TASK INSTRUCTIONS =
Write out, without any change, the lines in the material below that run from the line with "TOF pin XSHUT: B7 -> A11" through the line with "SCALE1 pin DT: D3 -> D11", both included.

:: EXERCISE MATERIALS

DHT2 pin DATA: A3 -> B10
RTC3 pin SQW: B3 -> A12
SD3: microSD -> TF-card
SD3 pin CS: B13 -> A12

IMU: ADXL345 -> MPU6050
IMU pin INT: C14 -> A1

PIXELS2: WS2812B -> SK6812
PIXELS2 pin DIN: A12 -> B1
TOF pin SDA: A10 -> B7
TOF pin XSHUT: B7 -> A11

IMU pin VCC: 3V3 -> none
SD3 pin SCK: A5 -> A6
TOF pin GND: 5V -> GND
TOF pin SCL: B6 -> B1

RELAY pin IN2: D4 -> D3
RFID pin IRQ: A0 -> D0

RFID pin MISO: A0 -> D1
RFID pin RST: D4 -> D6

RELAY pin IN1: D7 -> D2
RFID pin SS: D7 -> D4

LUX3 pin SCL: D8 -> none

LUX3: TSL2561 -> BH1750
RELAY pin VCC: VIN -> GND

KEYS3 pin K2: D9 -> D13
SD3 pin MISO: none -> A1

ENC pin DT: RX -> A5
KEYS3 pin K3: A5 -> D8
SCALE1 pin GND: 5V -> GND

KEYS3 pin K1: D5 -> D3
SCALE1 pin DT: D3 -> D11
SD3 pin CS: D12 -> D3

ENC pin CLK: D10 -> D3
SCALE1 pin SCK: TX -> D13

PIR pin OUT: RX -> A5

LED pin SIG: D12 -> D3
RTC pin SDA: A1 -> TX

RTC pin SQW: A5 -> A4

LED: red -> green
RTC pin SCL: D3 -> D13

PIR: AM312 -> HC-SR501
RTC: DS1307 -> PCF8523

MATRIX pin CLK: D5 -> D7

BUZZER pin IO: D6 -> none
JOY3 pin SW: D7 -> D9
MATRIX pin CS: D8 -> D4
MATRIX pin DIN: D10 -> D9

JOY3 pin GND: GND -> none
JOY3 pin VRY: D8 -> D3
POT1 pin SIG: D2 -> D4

::::

RESPONSE AREA =
TOF pin XSHUT: B7 -> A11

IMU pin VCC: 3V3 -> none
SD3 pin SCK: A5 -> A6
TOF pin GND: 5V -> GND
TOF pin SCL: B6 -> B1

RELAY pin IN2: D4 -> D3
RFID pin IRQ: A0 -> D0

RFID pin MISO: A0 -> D1
RFID pin RST: D4 -> D6

RELAY pin IN1: D7 -> D2
RFID pin SS: D7 -> D4

LUX3 pin SCL: D8 -> none

LUX3: TSL2561 -> BH1750
RELAY pin VCC: VIN -> GND

KEYS3 pin K2: D9 -> D13
SD3 pin MISO: none -> A1

ENC pin DT: RX -> A5
KEYS3 pin K3: A5 -> D8
SCALE1 pin GND: 5V -> GND

KEYS3 pin K1: D5 -> D3
SCALE1 pin DT: D3 -> D11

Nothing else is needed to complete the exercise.